══ SUPPLIED MATERIAL

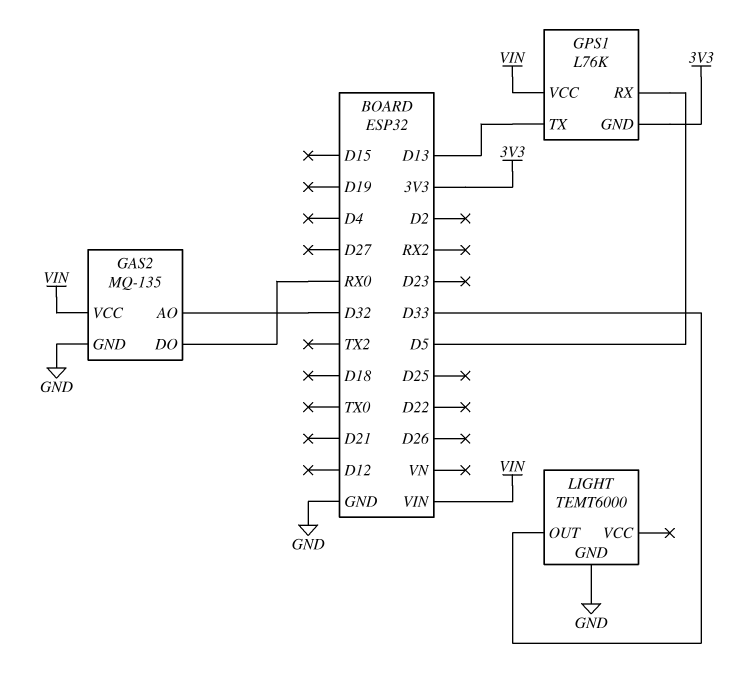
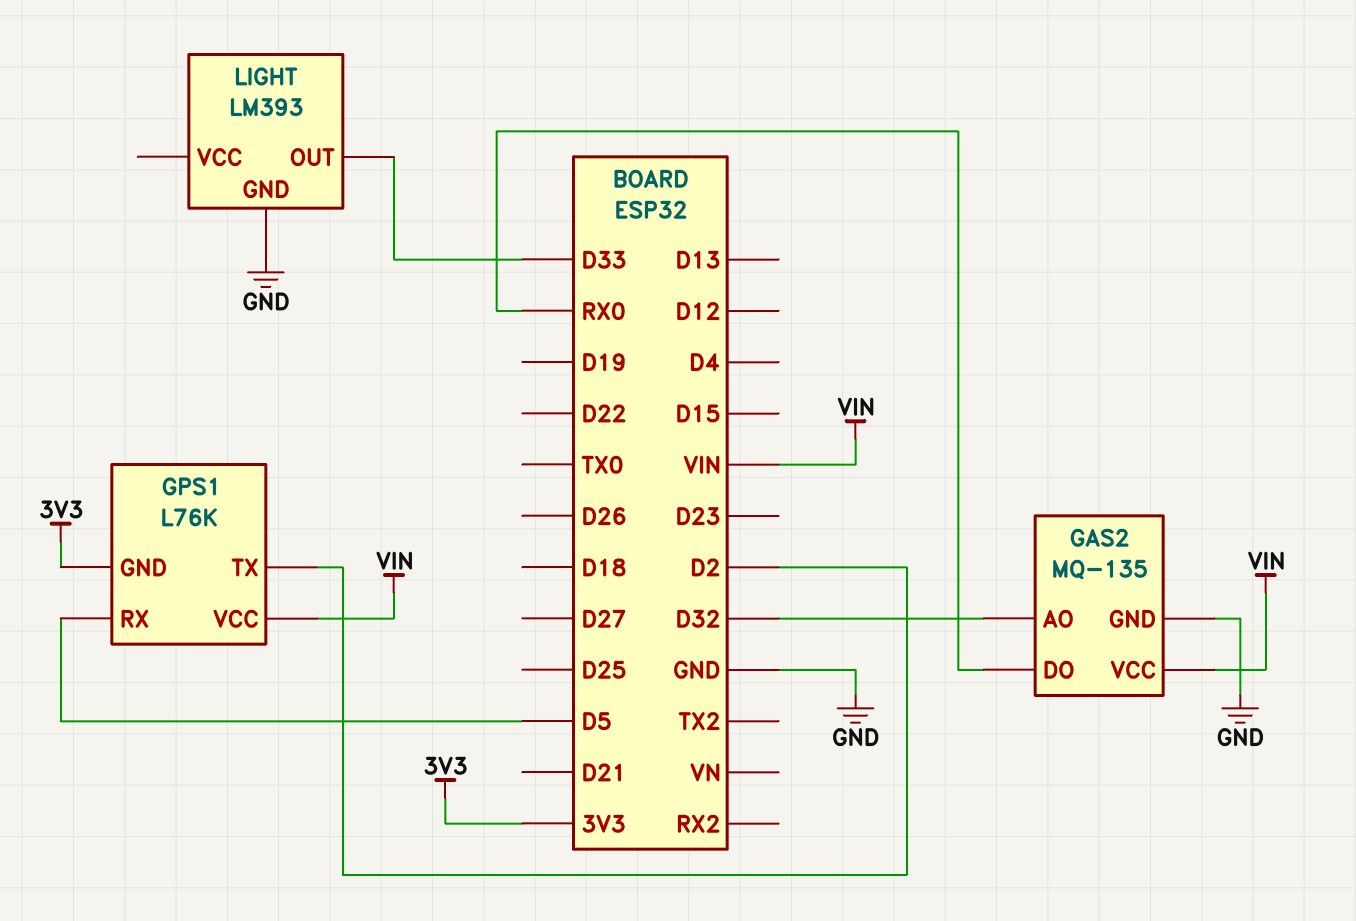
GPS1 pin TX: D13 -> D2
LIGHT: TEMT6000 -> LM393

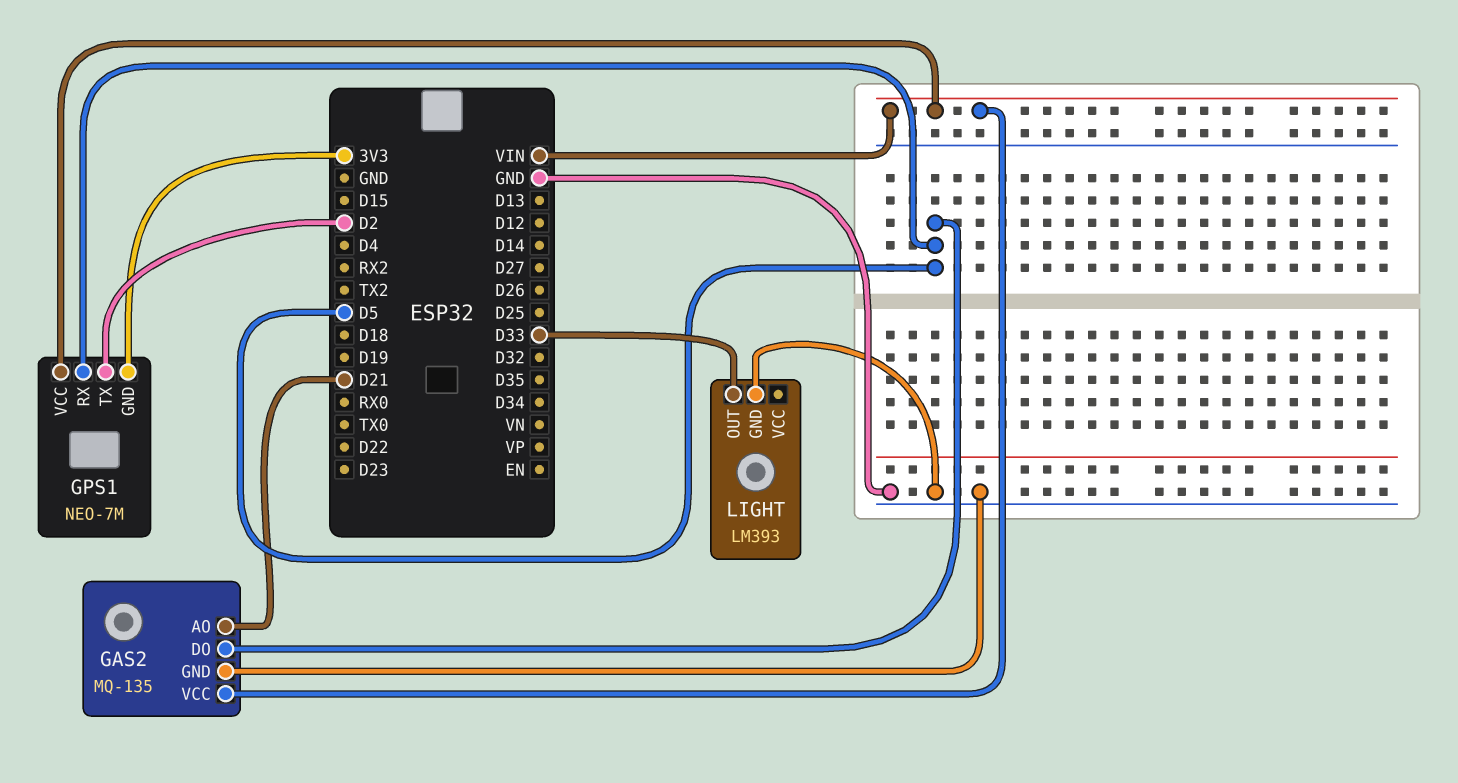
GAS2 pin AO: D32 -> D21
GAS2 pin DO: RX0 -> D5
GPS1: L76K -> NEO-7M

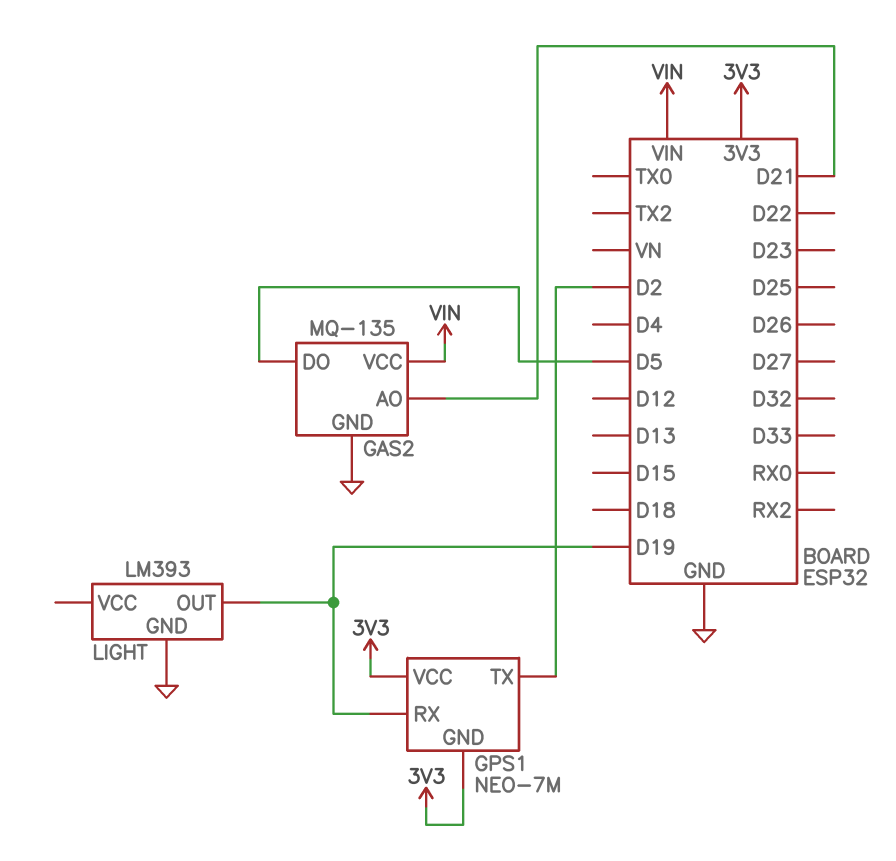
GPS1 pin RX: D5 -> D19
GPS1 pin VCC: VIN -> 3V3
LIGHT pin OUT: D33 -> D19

════

- **WHAT TO DO**
Pull every line containing the string "LIGHT" out of the data above and copy it.

- **FINISHED EXERCISE**
LIGHT: TEMT6000 -> LM393
LIGHT pin OUT: D33 -> D19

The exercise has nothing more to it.